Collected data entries
=== Section Start ===

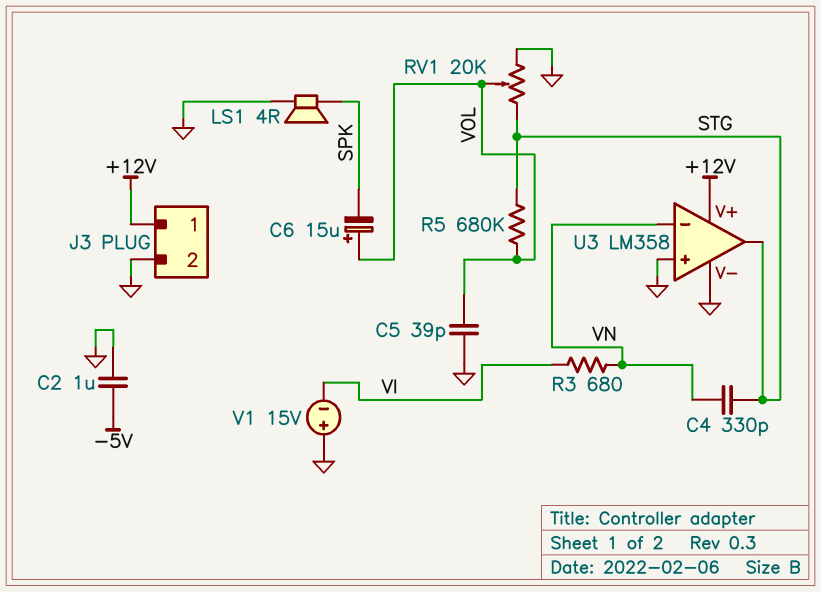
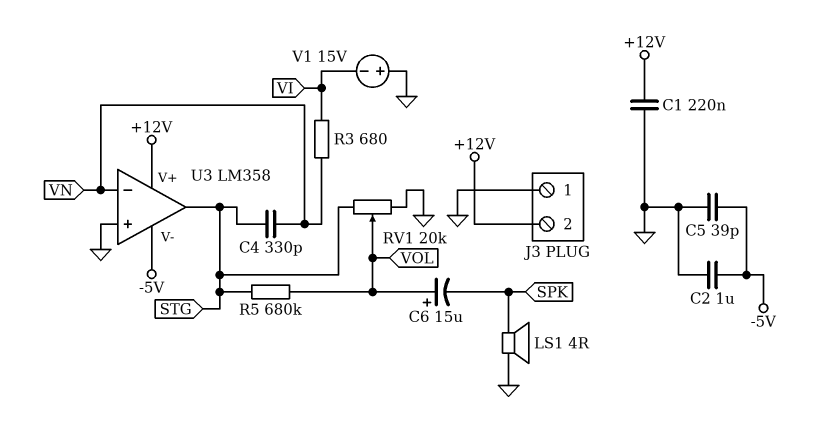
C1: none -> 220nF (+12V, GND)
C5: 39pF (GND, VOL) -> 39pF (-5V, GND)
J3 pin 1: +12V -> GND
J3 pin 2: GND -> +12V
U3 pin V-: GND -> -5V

=== Section End ===

**TASK GOAL**
All that is needed is the data above, repeated exactly, without the pictures.

**ANSWER FOR THIS EXERCISE**
C1: none -> 220nF (+12V, GND)
C5: 39pF (GND, VOL) -> 39pF (-5V, GND)
J3 pin 1: +12V -> GND
J3 pin 2: GND -> +12V
U3 pin V-: GND -> -5V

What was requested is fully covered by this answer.